INFORMATION SHOWN |
........
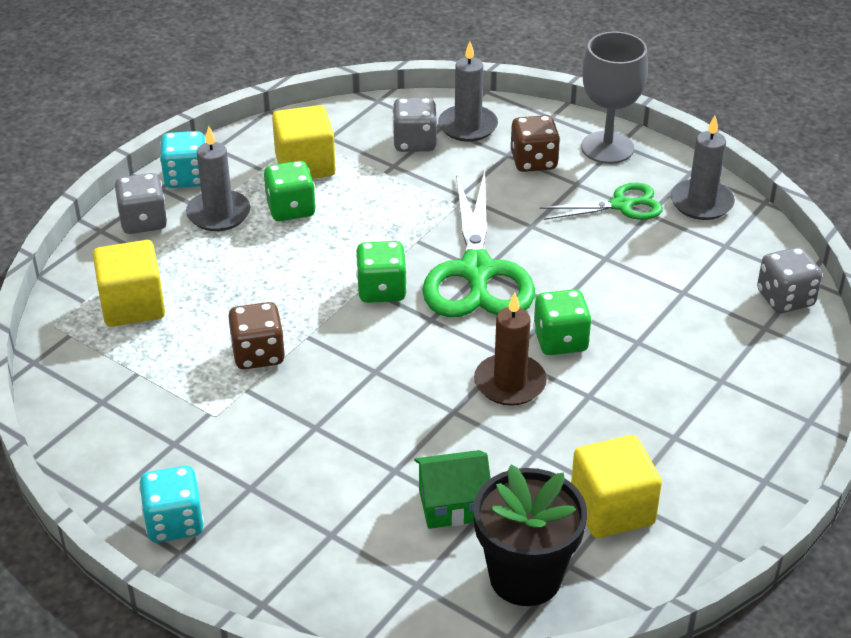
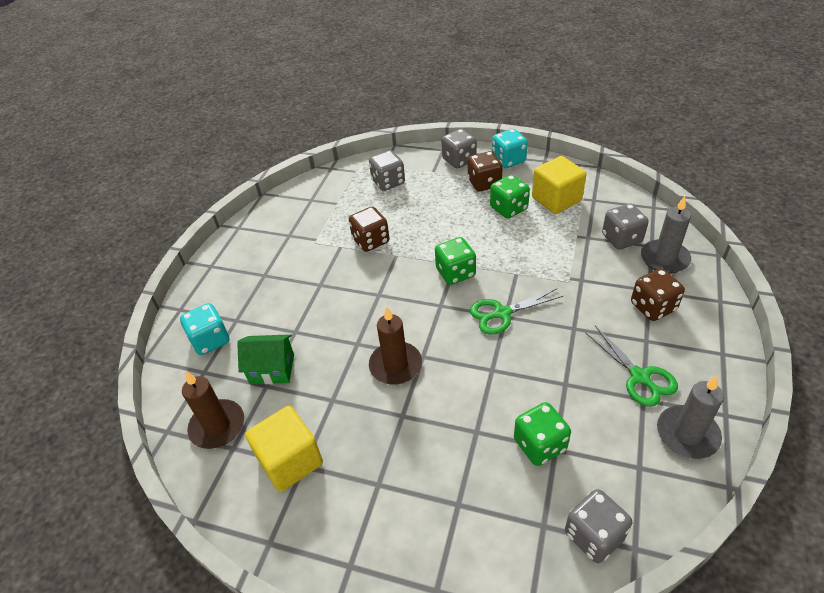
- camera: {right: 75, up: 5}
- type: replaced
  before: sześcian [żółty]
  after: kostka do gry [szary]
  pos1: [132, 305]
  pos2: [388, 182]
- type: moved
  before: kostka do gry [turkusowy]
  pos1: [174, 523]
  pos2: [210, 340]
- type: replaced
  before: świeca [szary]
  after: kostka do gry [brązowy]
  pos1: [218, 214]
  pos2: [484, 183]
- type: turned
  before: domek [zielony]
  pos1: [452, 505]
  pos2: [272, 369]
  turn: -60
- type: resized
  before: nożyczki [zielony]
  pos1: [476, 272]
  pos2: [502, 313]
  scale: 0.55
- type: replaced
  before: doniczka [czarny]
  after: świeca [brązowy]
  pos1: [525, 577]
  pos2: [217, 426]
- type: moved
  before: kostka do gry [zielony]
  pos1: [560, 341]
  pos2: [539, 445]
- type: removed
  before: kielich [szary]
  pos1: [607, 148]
........
Every line from the one containing "pos2: [272, 369]" through the last line of the entries should be output exactly; nothing else belongs in the reply.

  pos2: [272, 369]
  turn: -60
- type: resized
  before: nożyczki [zielony]
  pos1: [476, 272]
  pos2: [502, 313]
  scale: 0.55
- type: replaced
  before: doniczka [czarny]
  after: świeca [brązowy]
  pos1: [525, 577]
  pos2: [217, 426]
- type: moved
  before: kostka do gry [zielony]
  pos1: [560, 341]
  pos2: [539, 445]
- type: removed
  before: kielich [szary]
  pos1: [607, 148]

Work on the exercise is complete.